PROVIDED MATERIAL section start
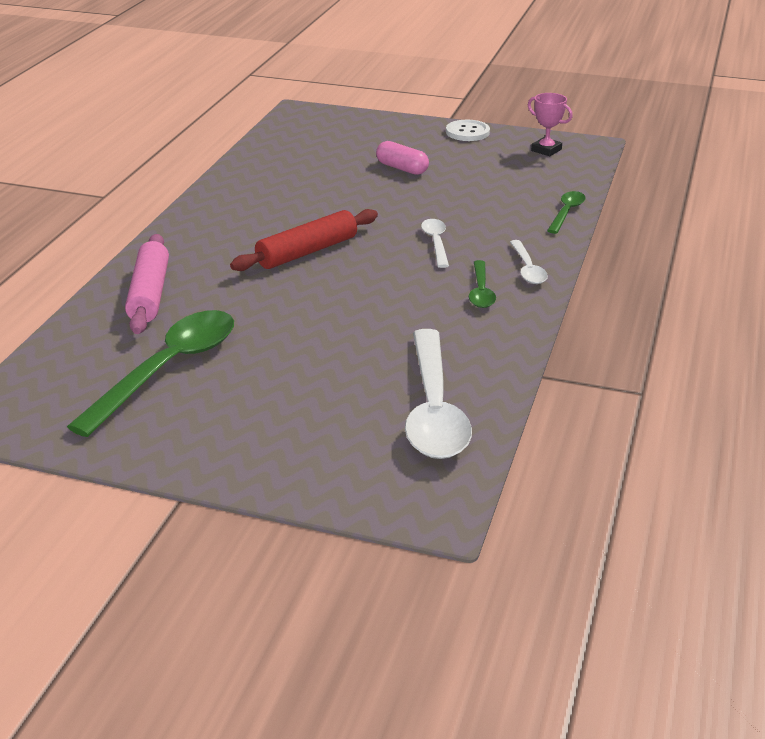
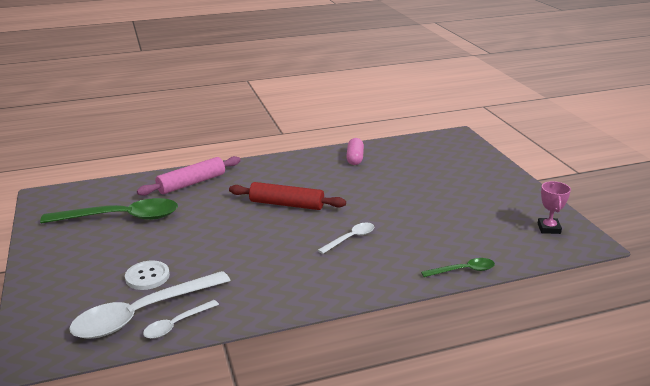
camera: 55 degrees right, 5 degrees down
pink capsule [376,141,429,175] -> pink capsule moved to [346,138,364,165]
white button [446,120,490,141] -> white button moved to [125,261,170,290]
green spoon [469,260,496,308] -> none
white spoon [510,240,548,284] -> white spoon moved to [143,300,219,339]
PROVIDED MATERIAL section end
PROVIDED MATERIAL section start
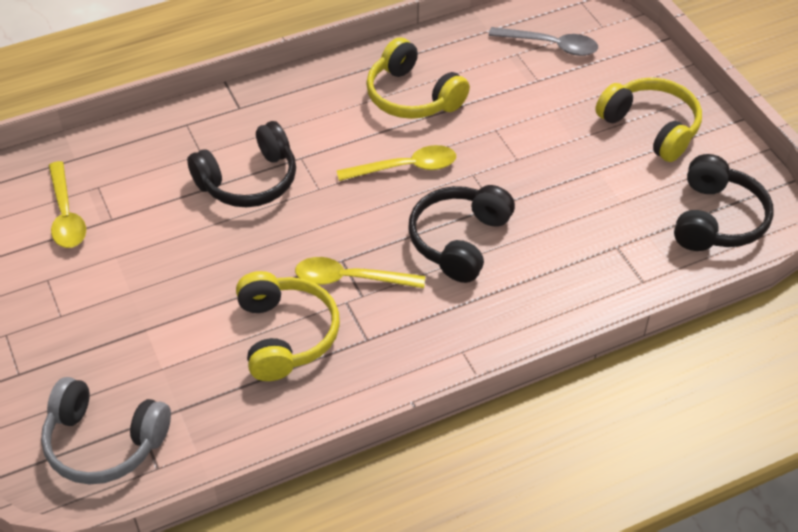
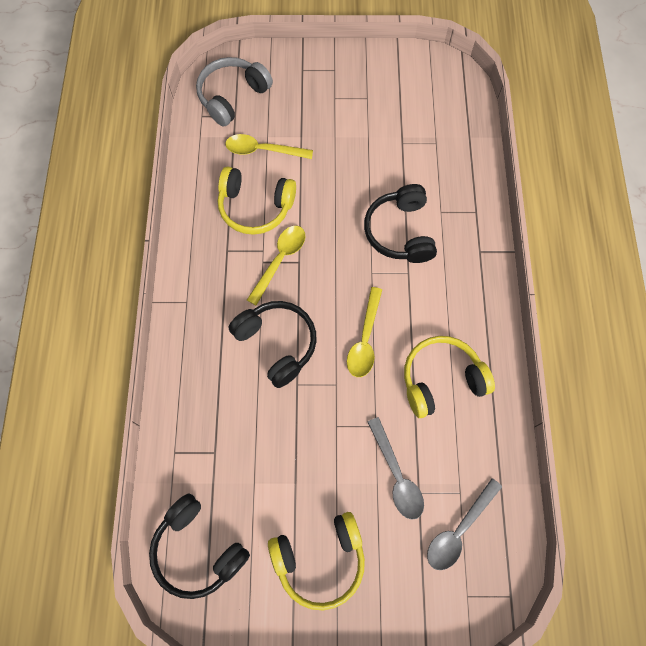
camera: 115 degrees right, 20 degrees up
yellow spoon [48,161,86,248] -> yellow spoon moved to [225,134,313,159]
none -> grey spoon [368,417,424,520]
PROVIDED MATERIAL section end
YOUR TASK
When a line in the material above contains the word "none", copy that line out.

SOLUTION FOR THIS TASK
green spoon [469,260,496,308] -> none
none -> grey spoon [368,417,424,520]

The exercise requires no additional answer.